Assignment ▸ Without including the pictures, copy each line below exactly as it reads.
**** Source records ****
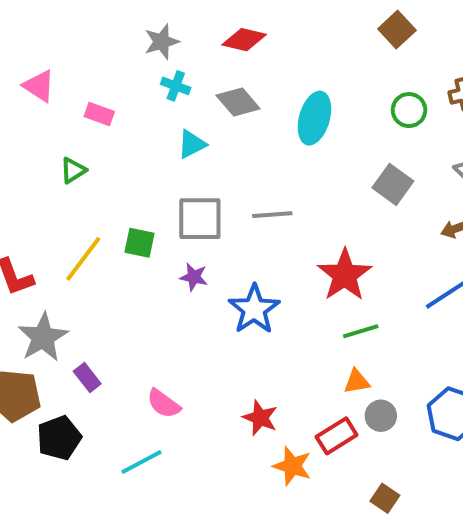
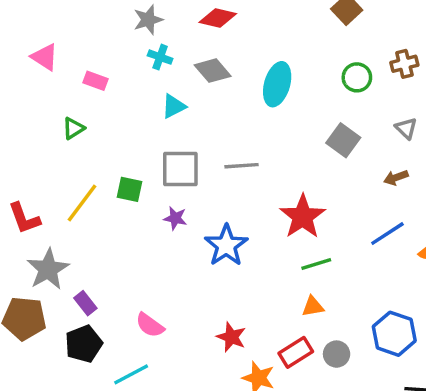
gray circle: (381, 416) -> (337, 354), moved
black pentagon: (59, 438) -> (84, 344), moved

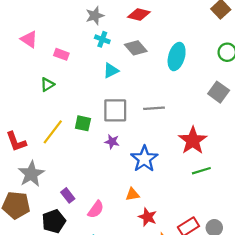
purple rectangle: (85, 303) -> (68, 195), moved
orange triangle: (313, 307) -> (132, 194), moved
pink semicircle: (150, 325) -> (96, 209), turned -90

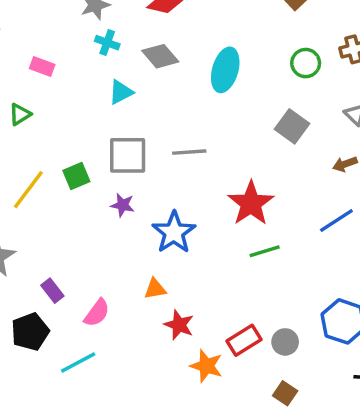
green square: (83, 123) -> (76, 176), turned -35

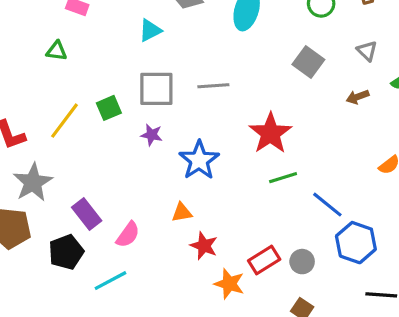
green triangle: (20, 114) -> (57, 51), turned 40
blue line: (336, 220) -> (327, 205), moved, turned 72
purple rectangle: (52, 291) -> (87, 214), size x1.4

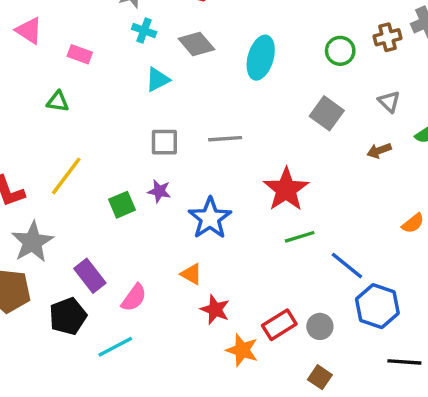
gray square: (156, 89) -> (164, 142), size x0.7
green square: (109, 108) -> (122, 205), moved
orange triangle: (182, 212) -> (191, 274), turned 40

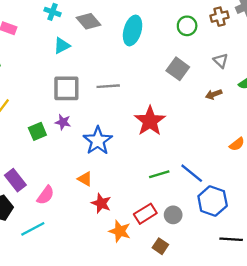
gray square: (164, 142) -> (66, 88), size x1.4
green line: (300, 237) -> (159, 174), moved
brown square: (320, 377) -> (160, 246), moved

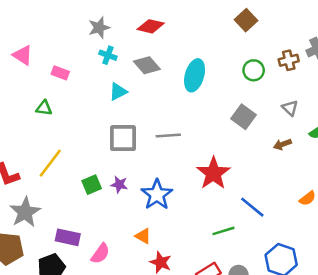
purple star: (63, 122) -> (119, 185), moved
blue line: (192, 173) -> (252, 207), moved
purple rectangle: (15, 180) -> (68, 237), turned -40

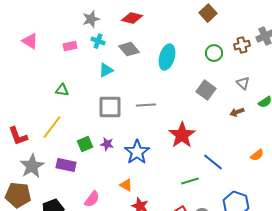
pink rectangle: (60, 73) -> (70, 46), moved, turned -32
green triangle: (44, 108) -> (62, 90), moved
purple rectangle: (68, 237) -> (66, 165), moved

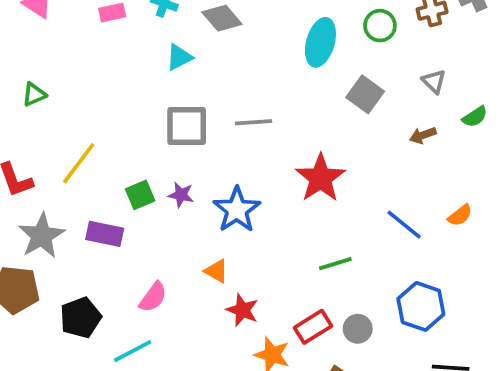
cyan ellipse: (167, 57) -> (320, 42), moved
green triangle: (62, 90) -> (34, 94), moved, turned -32
blue line: (213, 162) -> (404, 225), moved

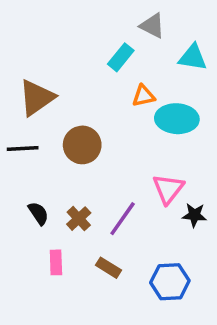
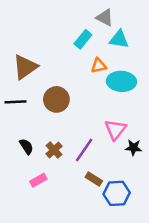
cyan triangle: (193, 57) -> (119, 39), moved
pink rectangle: (56, 262) -> (38, 180), turned 63
brown rectangle: (108, 268) -> (94, 179), moved

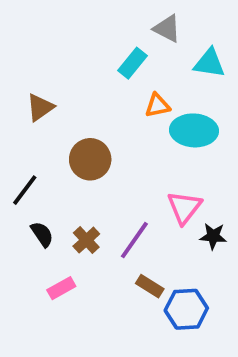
cyan triangle: (119, 39) -> (209, 63), moved
brown triangle: (25, 67) -> (40, 107), size x0.7
black line: (15, 102) -> (25, 190), moved, turned -50

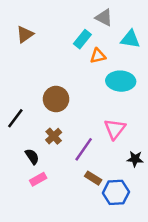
orange triangle: (157, 105) -> (98, 56), moved
brown triangle: (40, 107) -> (25, 34), moved
black semicircle: (42, 234) -> (32, 157), moved
black star: (213, 236) -> (135, 159), moved
brown cross: (86, 240) -> (54, 136), moved

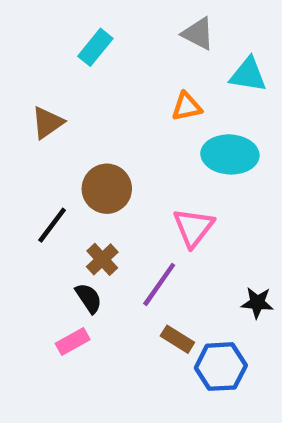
brown triangle: (25, 34) -> (48, 123), moved
cyan rectangle: (82, 39) -> (95, 47), moved
black line: (15, 118) -> (52, 225), moved
pink triangle: (115, 129) -> (193, 227), moved
black semicircle: (32, 157) -> (89, 298), moved

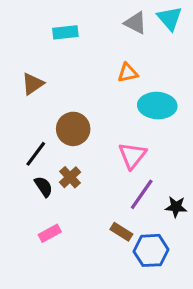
cyan rectangle: (95, 47) -> (65, 32), turned 45
cyan triangle: (248, 75) -> (170, 18), moved, turned 40
purple line: (159, 284) -> (142, 194), moved
black semicircle: (89, 298) -> (44, 187), moved

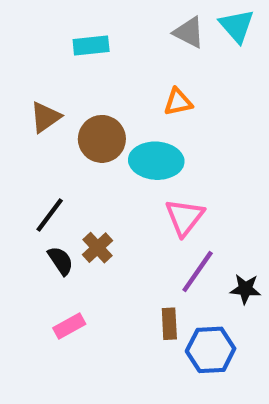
cyan ellipse: (157, 106) -> (156, 161), moved
brown circle: (73, 129) -> (102, 139), moved
brown rectangle: (121, 232) -> (169, 324), turned 55

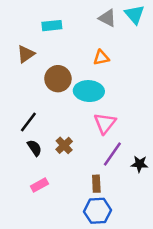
brown triangle: (45, 117) -> (26, 54), moved
brown cross: (98, 248) -> (64, 145), moved
blue hexagon: (211, 350) -> (98, 211), moved

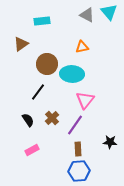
black line: (28, 122) -> (38, 92), moved
purple line: (112, 154) -> (75, 125), moved
black star: (140, 164) -> (110, 142), moved

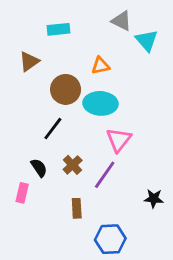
cyan triangle: (109, 12) -> (147, 40), moved
orange triangle: (82, 47) -> (100, 66), moved
brown rectangle: (78, 149) -> (77, 208), moved
pink rectangle: (32, 150) -> (22, 193), moved, turned -48

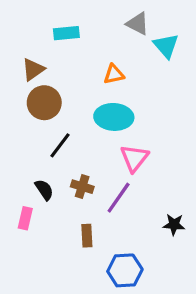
brown circle: (66, 89) -> (44, 103), moved
brown cross: (73, 165) -> (82, 187), turned -30

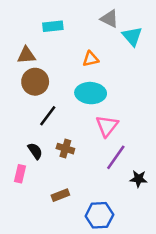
brown triangle: (33, 69) -> (26, 55), turned 30
purple line: (119, 198) -> (116, 157), moved
brown rectangle: (87, 236) -> (60, 195), moved, turned 72

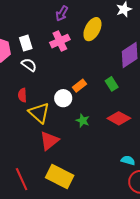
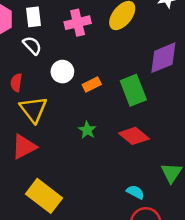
green rectangle: (112, 84) -> (133, 90), size x1.6
white circle: (63, 98) -> (62, 72), moved
red triangle: (49, 141) -> (24, 147), moved

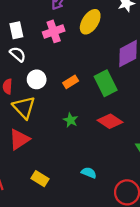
white circle: (62, 72) -> (37, 79), moved
cyan semicircle: (135, 192) -> (89, 173), moved
yellow rectangle: (44, 196) -> (40, 179), size x0.6

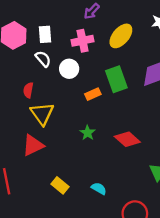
white circle: (37, 79) -> (69, 69), moved
green rectangle: (106, 83) -> (116, 79), moved
yellow rectangle: (40, 179) -> (60, 185), moved

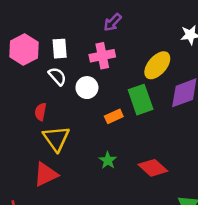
yellow ellipse: (121, 36) -> (157, 65), moved

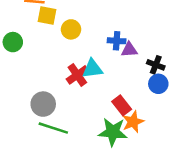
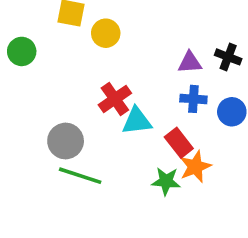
blue cross: (117, 41) -> (193, 99), moved
black cross: (156, 65) -> (228, 57), moved
cyan triangle: (93, 69) -> (137, 121), moved
green star: (113, 132) -> (166, 181), size x0.7

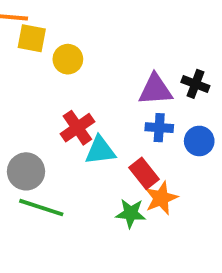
purple triangle: (190, 62) -> (155, 90), size x1.4

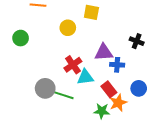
yellow square: (32, 38) -> (91, 12), moved
purple triangle: (155, 90) -> (104, 52), moved
blue circle: (199, 141) -> (139, 88), moved
green line: (41, 208) -> (62, 95), moved

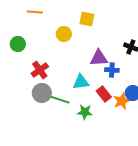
red cross: (73, 65) -> (40, 70), moved
orange star: (118, 103) -> (122, 101), moved
green star: (102, 111) -> (85, 112), moved

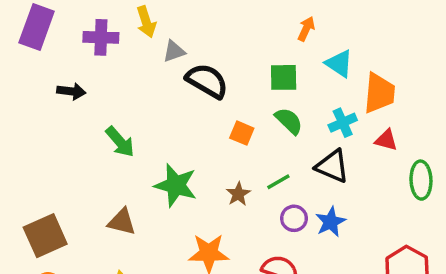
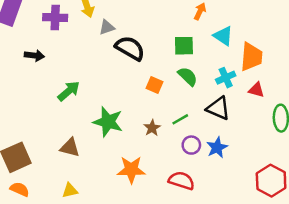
green arrow: (120, 142) -> (69, 91), turned -90

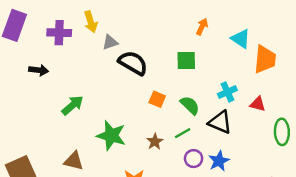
cyan triangle: (223, 36) -> (241, 39), moved
orange trapezoid: (251, 57) -> (265, 59), moved
green semicircle: (188, 76) -> (190, 105), moved

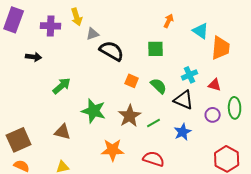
green line: (183, 133) -> (154, 123), moved
brown star: (155, 142) -> (130, 116), size x1.6
purple circle: (194, 159) -> (213, 115), moved

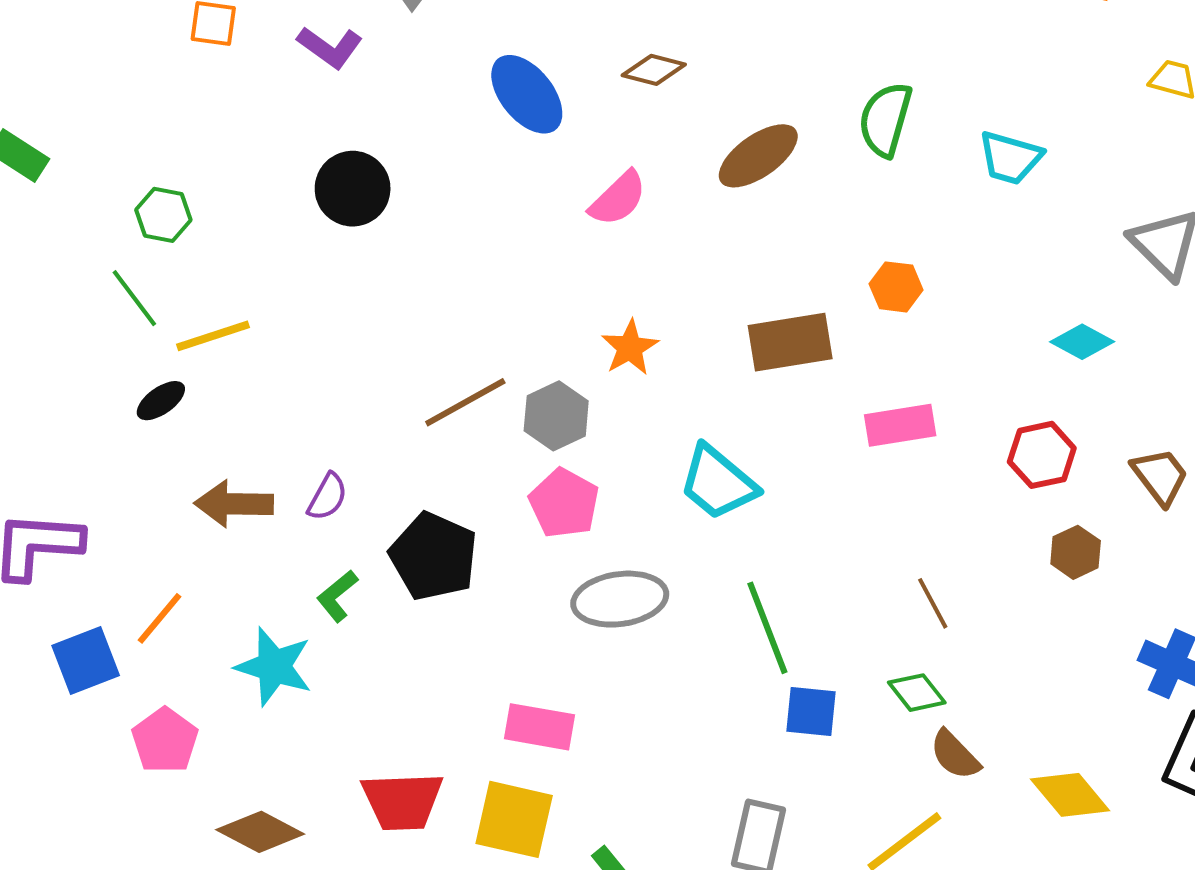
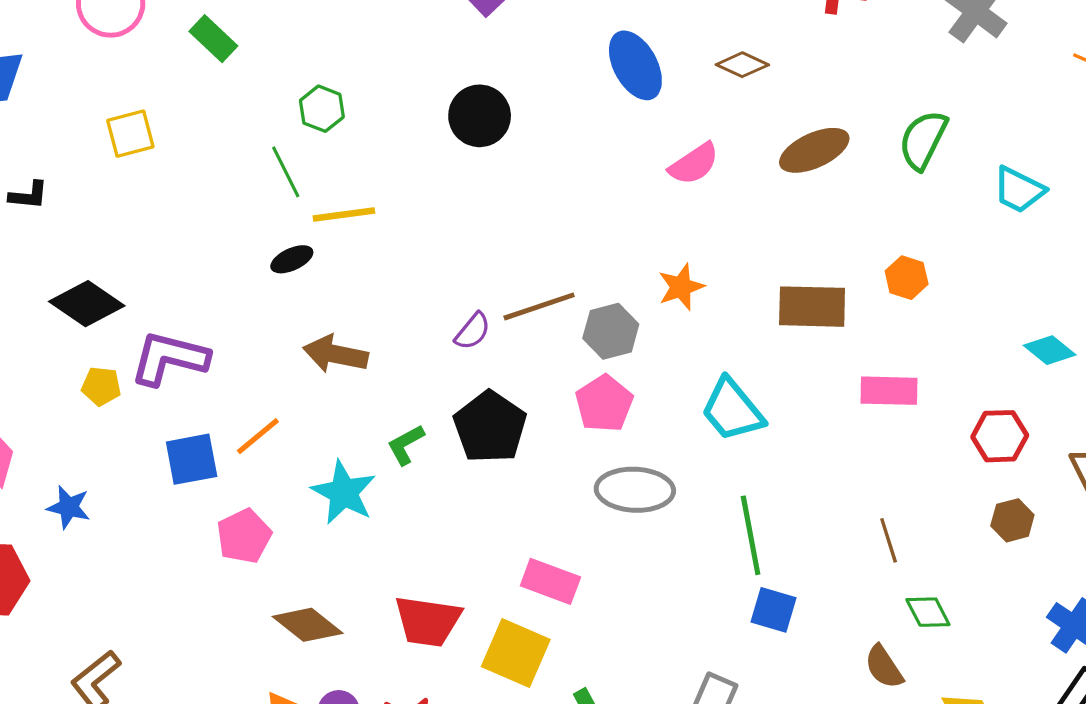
purple semicircle: (327, 497) -> (473, 331), moved
green diamond: (917, 693) -> (928, 612), moved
****
Exercise solution ▸
gray circle: (381, 416) -> (337, 354), moved
black pentagon: (59, 438) -> (84, 344), moved

purple rectangle: (85, 303) -> (68, 195), moved
orange triangle: (313, 307) -> (132, 194), moved
pink semicircle: (150, 325) -> (96, 209), turned -90

green square: (83, 123) -> (76, 176), turned -35

green triangle: (20, 114) -> (57, 51), turned 40
blue line: (336, 220) -> (327, 205), moved, turned 72
purple rectangle: (52, 291) -> (87, 214), size x1.4

gray square: (156, 89) -> (164, 142), size x0.7
green square: (109, 108) -> (122, 205), moved
orange triangle: (182, 212) -> (191, 274), turned 40

gray square: (164, 142) -> (66, 88), size x1.4
green line: (300, 237) -> (159, 174), moved
brown square: (320, 377) -> (160, 246), moved

purple star: (63, 122) -> (119, 185), moved
blue line: (192, 173) -> (252, 207), moved
purple rectangle: (15, 180) -> (68, 237), turned -40

pink rectangle: (60, 73) -> (70, 46), moved, turned -32
green triangle: (44, 108) -> (62, 90), moved
purple rectangle: (68, 237) -> (66, 165), moved

cyan ellipse: (167, 57) -> (320, 42), moved
green triangle: (62, 90) -> (34, 94), moved, turned -32
blue line: (213, 162) -> (404, 225), moved

cyan triangle: (193, 57) -> (119, 39), moved
pink rectangle: (56, 262) -> (38, 180), turned 63
brown rectangle: (108, 268) -> (94, 179), moved

cyan triangle: (119, 39) -> (209, 63), moved
brown triangle: (25, 67) -> (40, 107), size x0.7
black line: (15, 102) -> (25, 190), moved, turned -50

orange triangle: (157, 105) -> (98, 56), moved
brown triangle: (40, 107) -> (25, 34), moved
black semicircle: (42, 234) -> (32, 157), moved
black star: (213, 236) -> (135, 159), moved
brown cross: (86, 240) -> (54, 136), moved

brown triangle: (25, 34) -> (48, 123), moved
cyan rectangle: (82, 39) -> (95, 47), moved
black line: (15, 118) -> (52, 225), moved
pink triangle: (115, 129) -> (193, 227), moved
black semicircle: (32, 157) -> (89, 298), moved

cyan rectangle: (95, 47) -> (65, 32), turned 45
cyan triangle: (248, 75) -> (170, 18), moved, turned 40
purple line: (159, 284) -> (142, 194), moved
black semicircle: (89, 298) -> (44, 187), moved

cyan ellipse: (157, 106) -> (156, 161), moved
brown circle: (73, 129) -> (102, 139), moved
brown rectangle: (121, 232) -> (169, 324), turned 55

brown triangle: (45, 117) -> (26, 54), moved
brown cross: (98, 248) -> (64, 145), moved
blue hexagon: (211, 350) -> (98, 211), moved

black line: (28, 122) -> (38, 92), moved
purple line: (112, 154) -> (75, 125), moved
black star: (140, 164) -> (110, 142), moved

cyan triangle: (109, 12) -> (147, 40), moved
orange triangle: (82, 47) -> (100, 66), moved
brown rectangle: (78, 149) -> (77, 208), moved
pink rectangle: (32, 150) -> (22, 193), moved, turned -48

brown circle: (66, 89) -> (44, 103), moved
brown cross: (73, 165) -> (82, 187), turned -30

brown triangle: (33, 69) -> (26, 55), turned 30
purple line: (119, 198) -> (116, 157), moved
brown rectangle: (87, 236) -> (60, 195), moved, turned 72

green rectangle: (112, 84) -> (133, 90), size x1.6
white circle: (63, 98) -> (62, 72), moved
red triangle: (49, 141) -> (24, 147), moved

white circle: (62, 72) -> (37, 79), moved
cyan semicircle: (135, 192) -> (89, 173), moved
yellow rectangle: (44, 196) -> (40, 179), size x0.6

white circle: (37, 79) -> (69, 69), moved
green rectangle: (106, 83) -> (116, 79), moved
yellow rectangle: (40, 179) -> (60, 185), moved

yellow ellipse: (121, 36) -> (157, 65), moved

blue cross: (117, 41) -> (193, 99), moved
black cross: (156, 65) -> (228, 57), moved
cyan triangle: (93, 69) -> (137, 121), moved
green star: (113, 132) -> (166, 181), size x0.7

purple triangle: (190, 62) -> (155, 90), size x1.4

yellow square: (32, 38) -> (91, 12), moved
purple triangle: (155, 90) -> (104, 52), moved
blue circle: (199, 141) -> (139, 88), moved
green line: (41, 208) -> (62, 95), moved

red cross: (73, 65) -> (40, 70), moved
orange star: (118, 103) -> (122, 101), moved
green star: (102, 111) -> (85, 112), moved

green arrow: (120, 142) -> (69, 91), turned -90

cyan triangle: (223, 36) -> (241, 39), moved
orange trapezoid: (251, 57) -> (265, 59), moved
green semicircle: (188, 76) -> (190, 105), moved

green line: (183, 133) -> (154, 123), moved
brown star: (155, 142) -> (130, 116), size x1.6
purple circle: (194, 159) -> (213, 115), moved

purple semicircle: (327, 497) -> (473, 331), moved
green diamond: (917, 693) -> (928, 612), moved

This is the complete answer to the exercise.